[TASK BRIEF] The answer must be a bare number: the count of lines below that contain "relocated".

[AVAILABLE DATA]
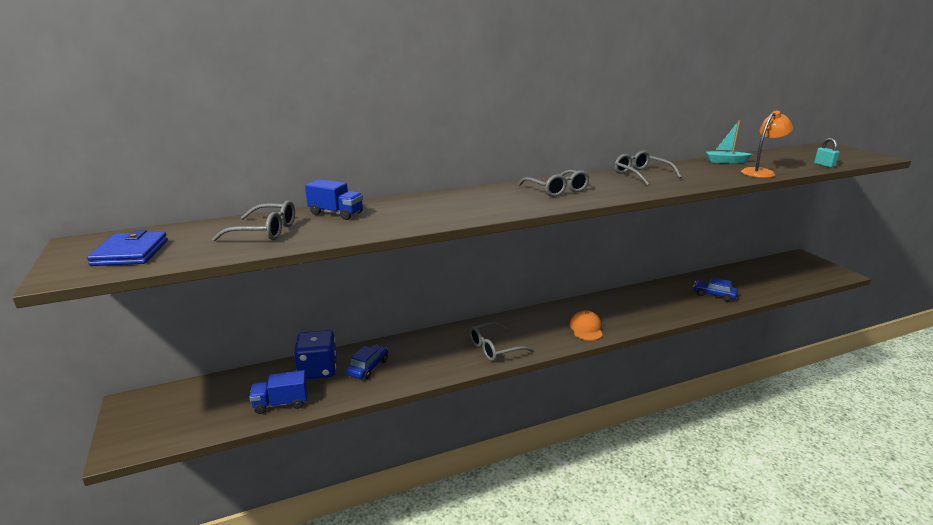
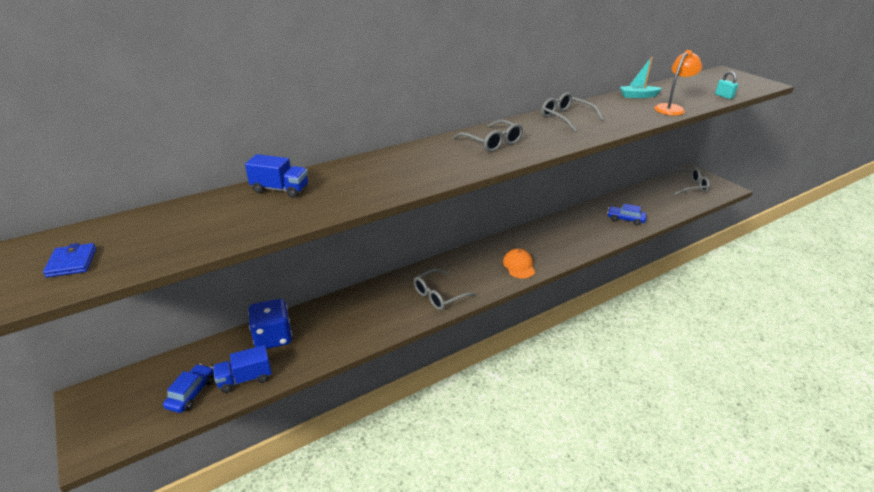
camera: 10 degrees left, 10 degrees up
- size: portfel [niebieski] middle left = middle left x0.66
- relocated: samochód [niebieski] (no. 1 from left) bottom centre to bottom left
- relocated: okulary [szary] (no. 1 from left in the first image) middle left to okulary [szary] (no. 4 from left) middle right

[RESPONSE] 2